Excerpted data below:

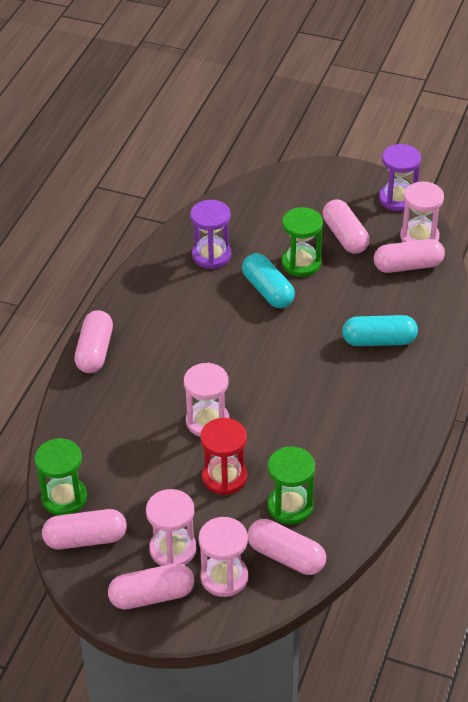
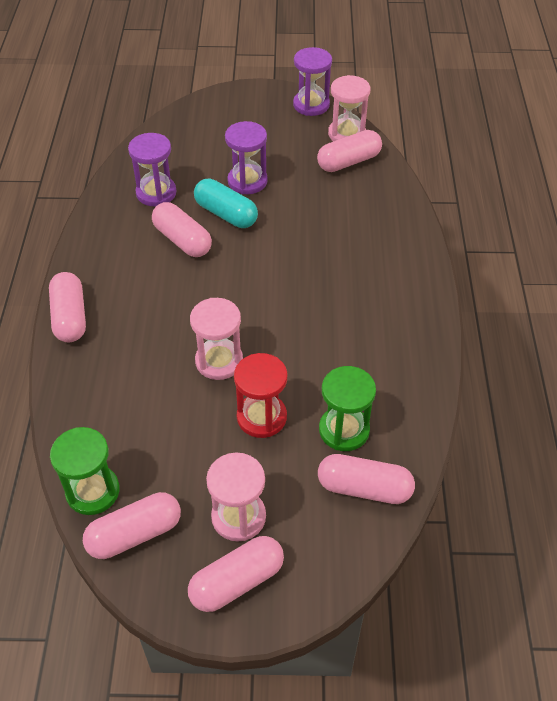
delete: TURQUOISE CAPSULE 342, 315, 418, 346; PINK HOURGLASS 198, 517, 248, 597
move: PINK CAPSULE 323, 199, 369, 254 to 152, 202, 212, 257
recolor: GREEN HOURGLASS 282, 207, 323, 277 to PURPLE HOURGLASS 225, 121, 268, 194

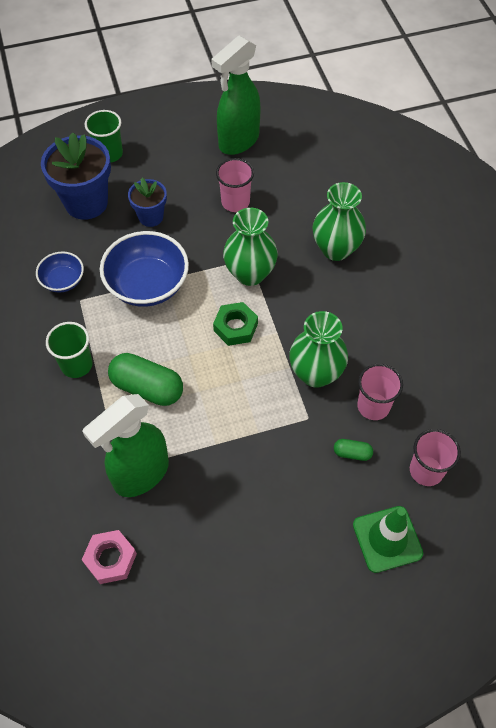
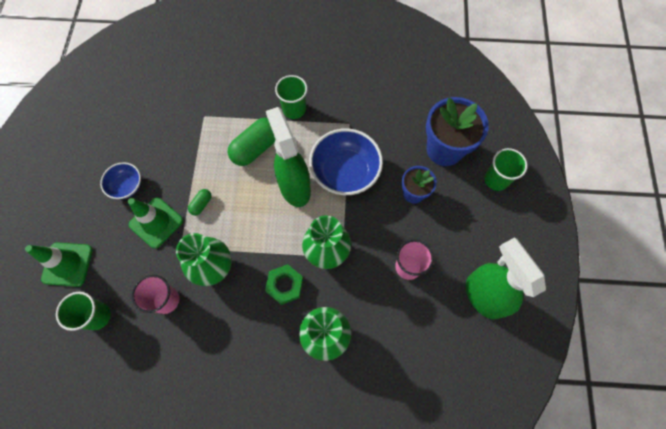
delete: PINK NUT 82, 530, 137, 584
insert: GREEN TRAFFIC CONE 128, 197, 183, 249
move: BLUE BOWL 36, 252, 84, 293 to 100, 162, 141, 199; GREEN NUT 213, 302, 258, 346 to 265, 264, 303, 305; GREEN SPRAY BOTTLE 83, 394, 169, 497 to 266, 107, 311, 207; GREEN CAPSULE 334, 439, 373, 461 to 188, 189, 212, 216
recolor: PINK CUP 410, 429, 461, 486 to GREEN CUP 56, 292, 111, 331

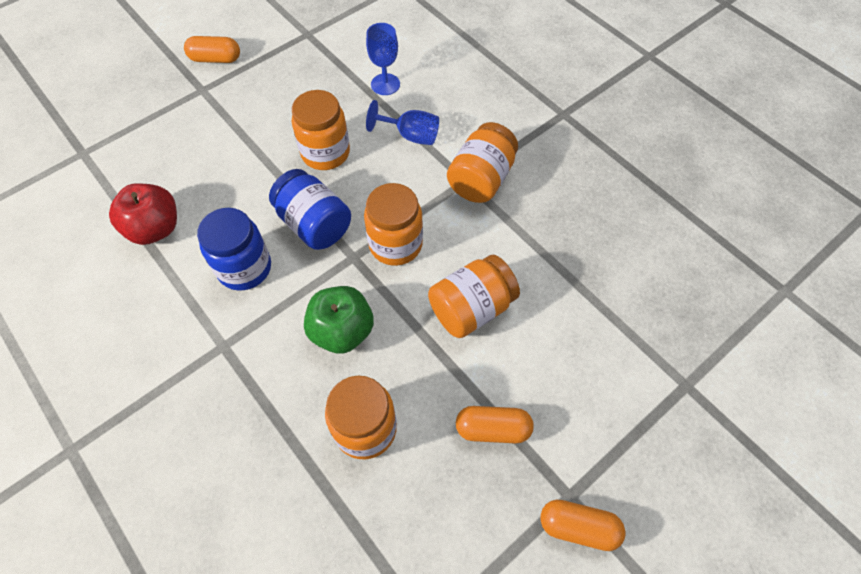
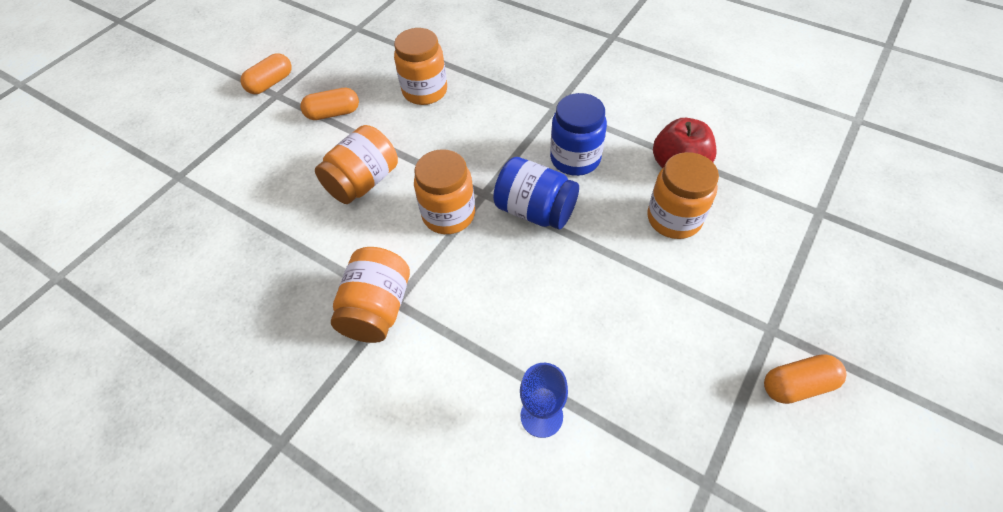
delete: BLUE GOBLET 366, 100, 439, 145; GREEN APPLE 304, 286, 374, 354
move: ORANGE JAR 292, 90, 350, 170 to 648, 152, 719, 239
rotate: ORANGE CAPSULE 540, 500, 626, 551 = 240, 53, 292, 94 45 degrees counterclockwise

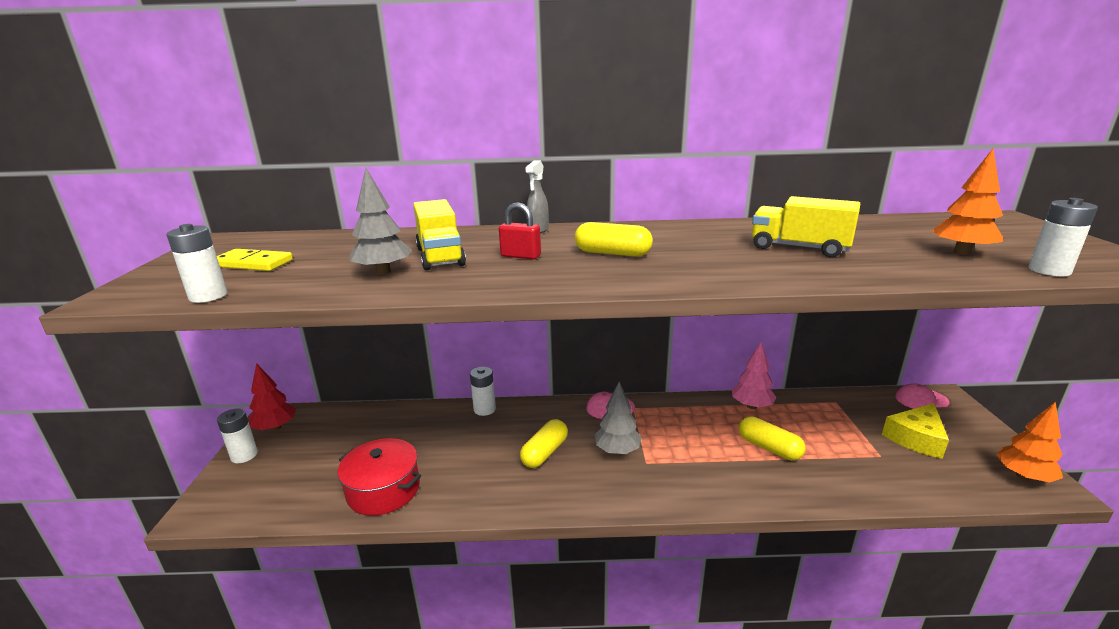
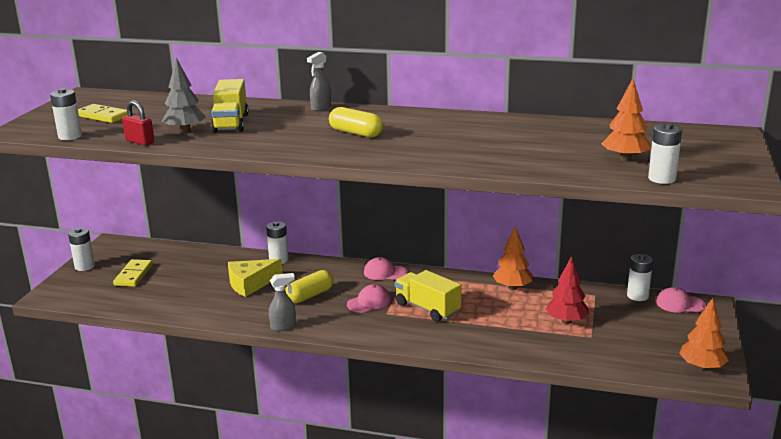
delete: YELLOW CAPSULE 739, 416, 806, 460; RED POT 337, 438, 421, 516
insert: WHITE BATTERY 627, 254, 653, 301; YELLOW DOMINO 113, 259, 153, 287; GREY SPRAY BOTTLE 269, 273, 296, 331
move: YELLOW TRUCK 752, 196, 860, 257 to 395, 270, 461, 322; RED PADLOCK 499, 202, 541, 259 to 122, 100, 154, 146; RED TREE 249, 363, 297, 431 to 546, 256, 589, 324; YELLOW CHEESE 882, 403, 949, 459 to 228, 259, 283, 297
replace: GREY TREE 594, 382, 642, 454 to PINK CAP 347, 284, 391, 313
recolor: PINK TREE 732, 342, 777, 409 to ORANGE TREE 493, 226, 533, 290

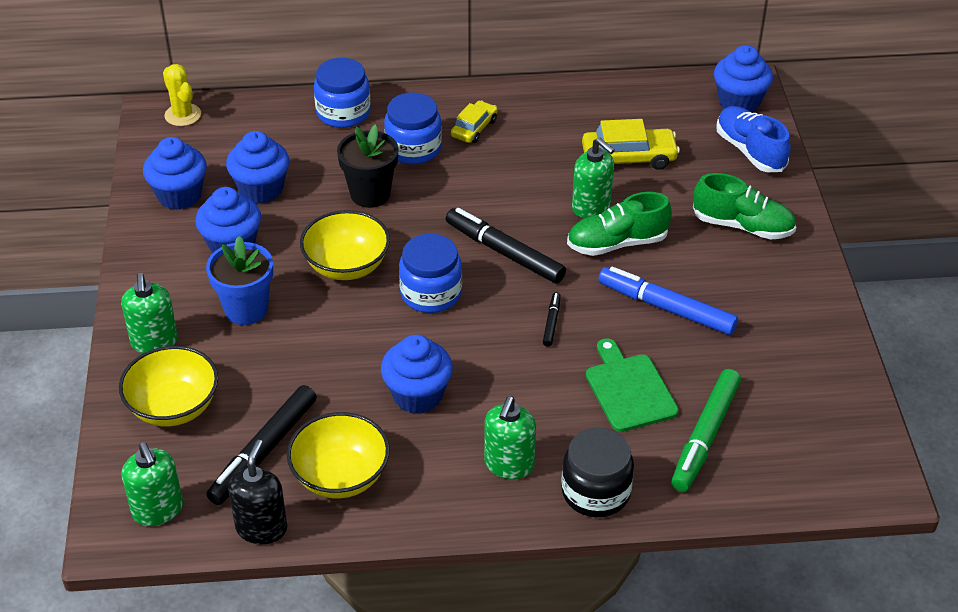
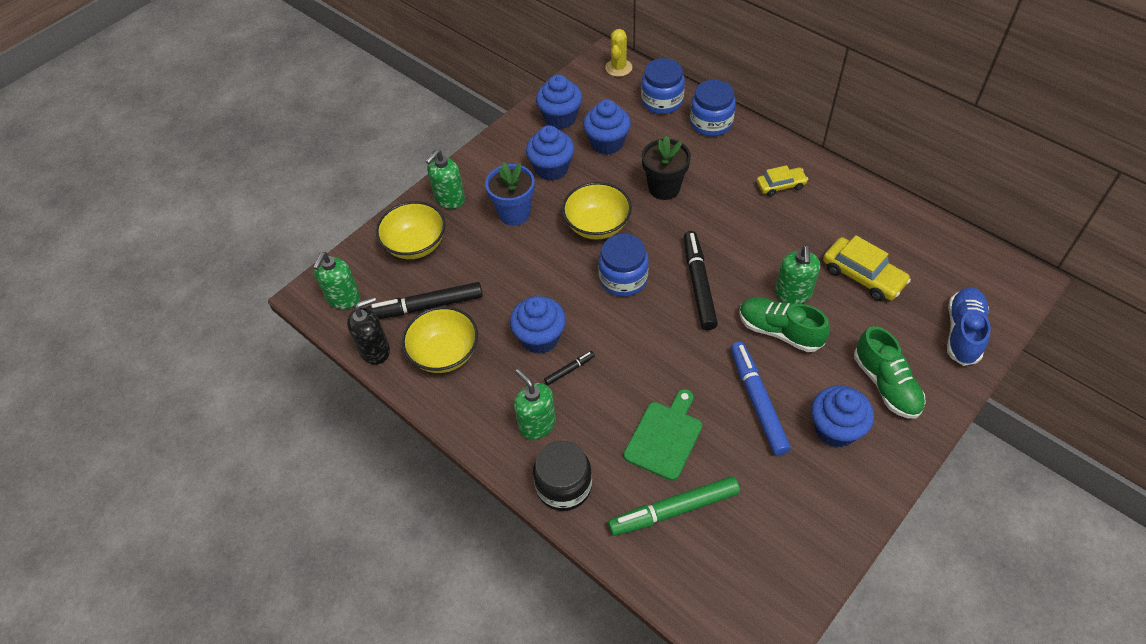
move: BLUE CUPCAKE 714, 45, 773, 112 to 811, 385, 874, 448; BLUE JAR 384, 93, 442, 164 to 641, 58, 685, 114; BLACK MARKER 543, 292, 561, 347 to 544, 351, 595, 385
rotate: GREEN SOAP DISPENSER 484, 396, 536, 479 = 514, 369, 556, 440 75 degrees clockwise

End of Excerpted data.

Work to complete
Nothing but the lines from the one containing "replace: GREY TREE" through the last line of the listing should be copied, each word for word and without pictures.

Exercise answer
replace: GREY TREE 594, 382, 642, 454 to PINK CAP 347, 284, 391, 313
recolor: PINK TREE 732, 342, 777, 409 to ORANGE TREE 493, 226, 533, 290

move: BLUE CUPCAKE 714, 45, 773, 112 to 811, 385, 874, 448; BLUE JAR 384, 93, 442, 164 to 641, 58, 685, 114; BLACK MARKER 543, 292, 561, 347 to 544, 351, 595, 385
rotate: GREEN SOAP DISPENSER 484, 396, 536, 479 = 514, 369, 556, 440 75 degrees clockwise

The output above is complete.